- WHAT YOU SHOULD DO:
Please return every line from the entries that has the string "GOBLET" in it.

- TASK DATA:
= Beginning of Section =
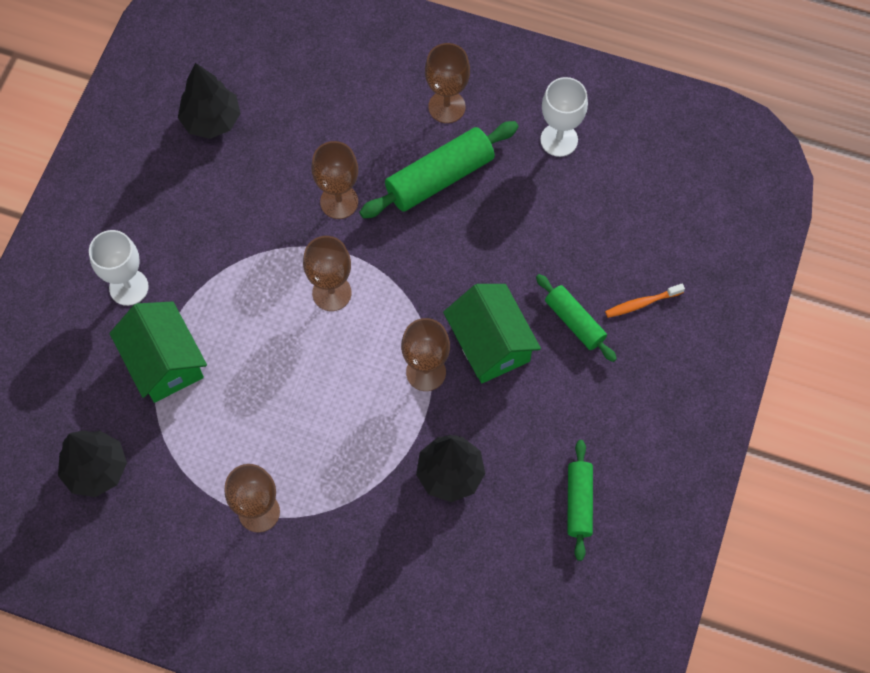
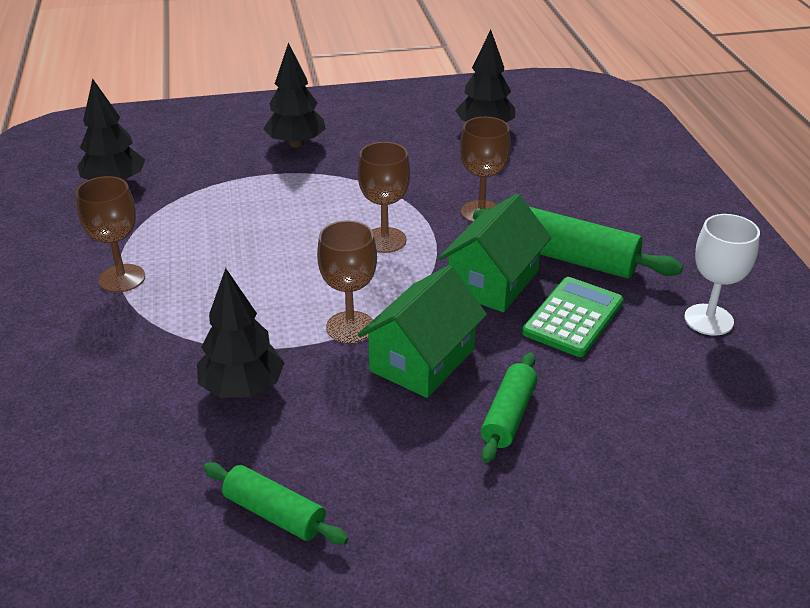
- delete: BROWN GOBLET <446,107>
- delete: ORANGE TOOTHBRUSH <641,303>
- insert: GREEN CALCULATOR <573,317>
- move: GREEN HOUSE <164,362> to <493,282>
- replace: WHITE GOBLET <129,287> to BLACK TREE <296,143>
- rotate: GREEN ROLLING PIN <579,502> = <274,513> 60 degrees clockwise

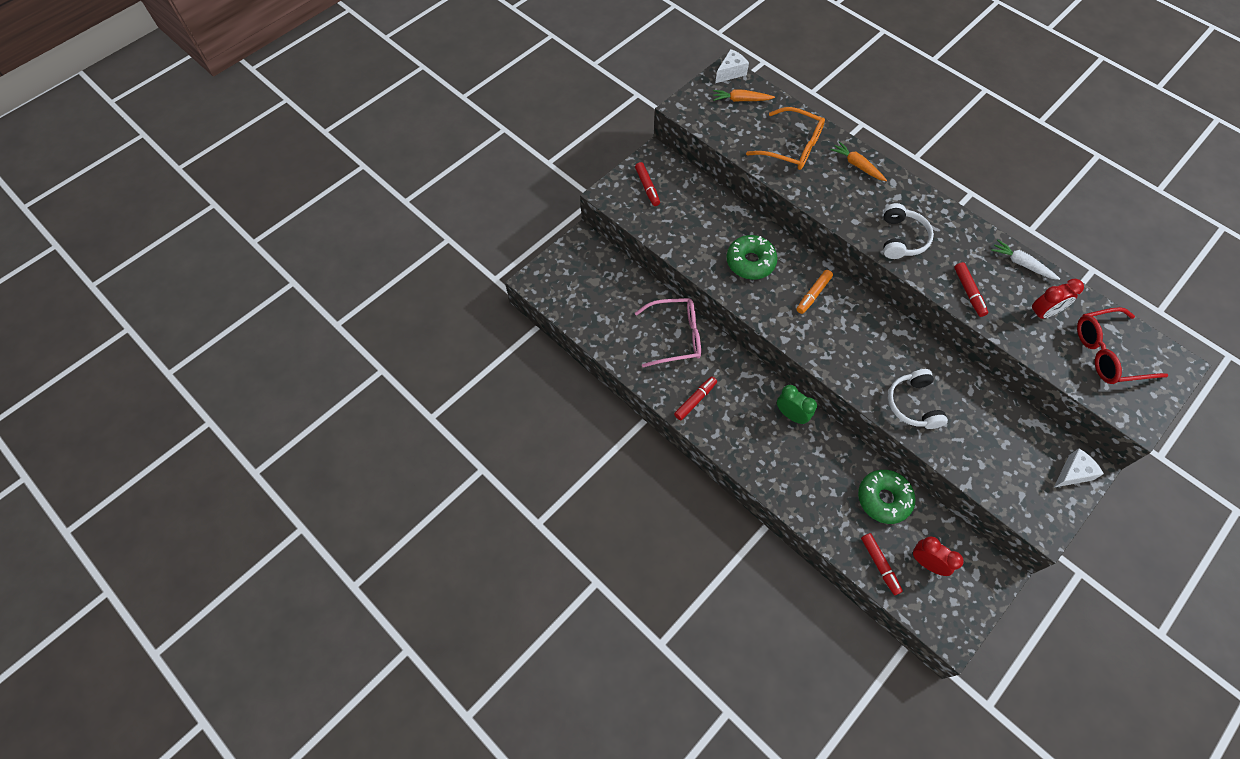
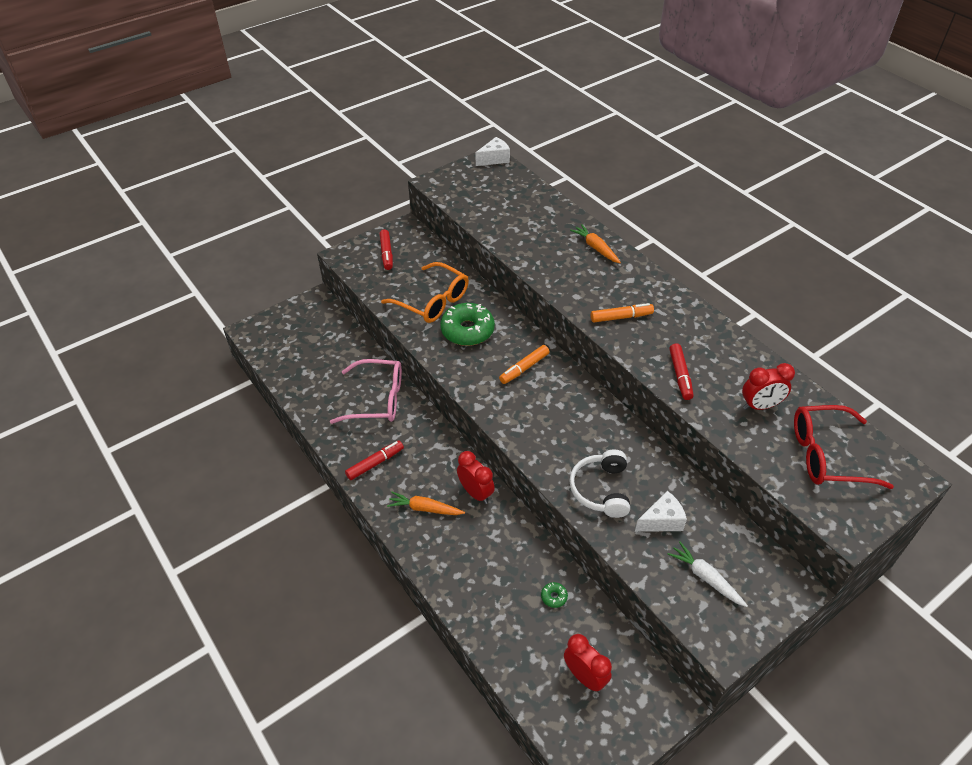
- delete: RED MARKER <879,565>
- move: ORANGE CARROT <741,100> to <424,508>
- move: ORANGE GLASSES <792,147> to <433,301>
- move: WHITE CARROT <1021,264> to <705,578>
- move: WHITE CHEESE <1072,473> to <661,521>
- replace: WHITE HEADPHONES <901,238> to ORANGE MARKER <621,317>
- recolor: GREEN CLOCK <791,415> to RED CLOCK <476,493>
- resize: GREEN DONUT <883,499> = <554,597> x0.41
= End of Section =
- RESPONSE AREA:
- delete: BROWN GOBLET <446,107>
- replace: WHITE GOBLET <129,287> to BLACK TREE <296,143>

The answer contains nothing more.